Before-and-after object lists
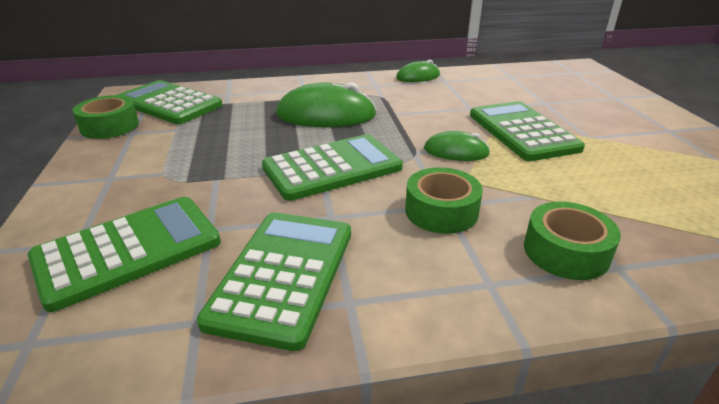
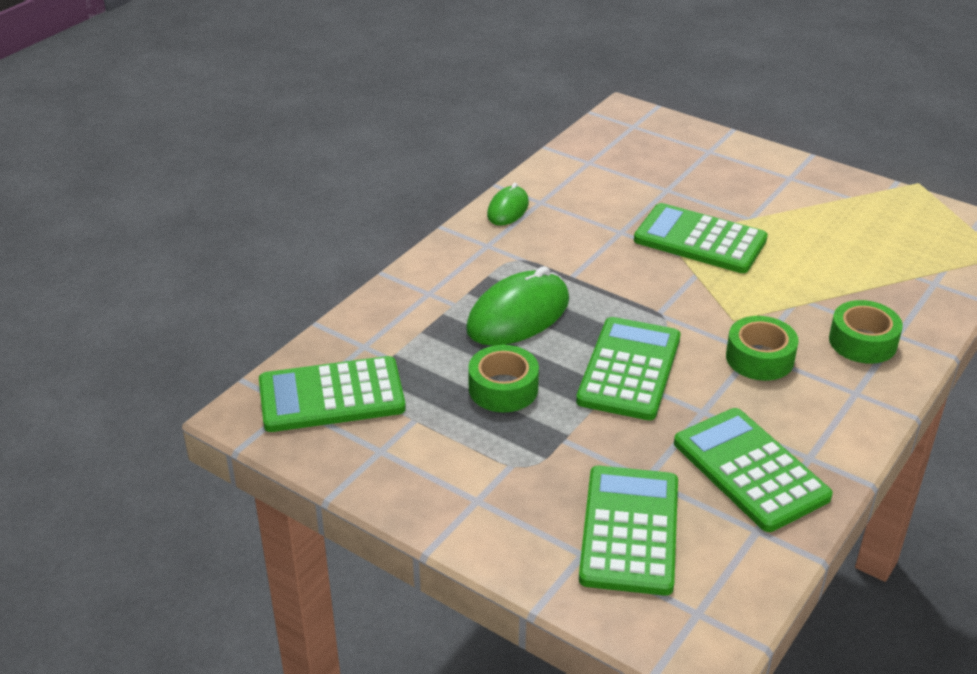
camera: 45 degrees left, 5 degrees up
(110, 126) = (340, 460): green tape -> green tape (503, 389)
(456, 151) = (687, 294): green mouse -> none

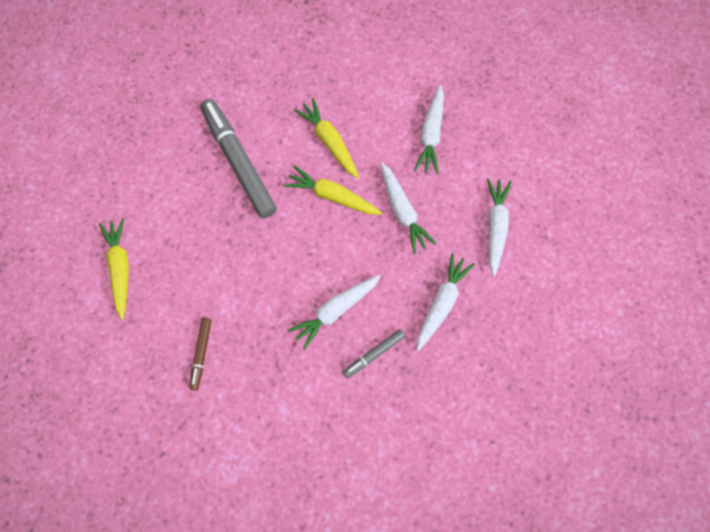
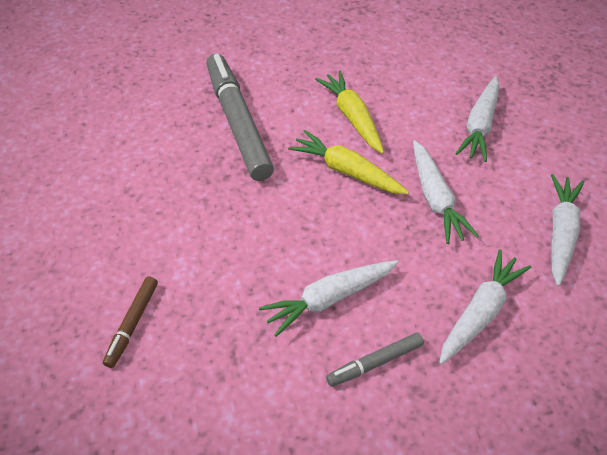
camera: 10 degrees right, 20 degrees down
(120, 268) = (60, 210): yellow carrot -> none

• [Prompt]: Beginning with the line that contains "camera: 10 degrees right, 20 degrees down", write out every line through the end of the entries above, exactly.

• [Answer for the task]:
camera: 10 degrees right, 20 degrees down
(120, 268) = (60, 210): yellow carrot -> none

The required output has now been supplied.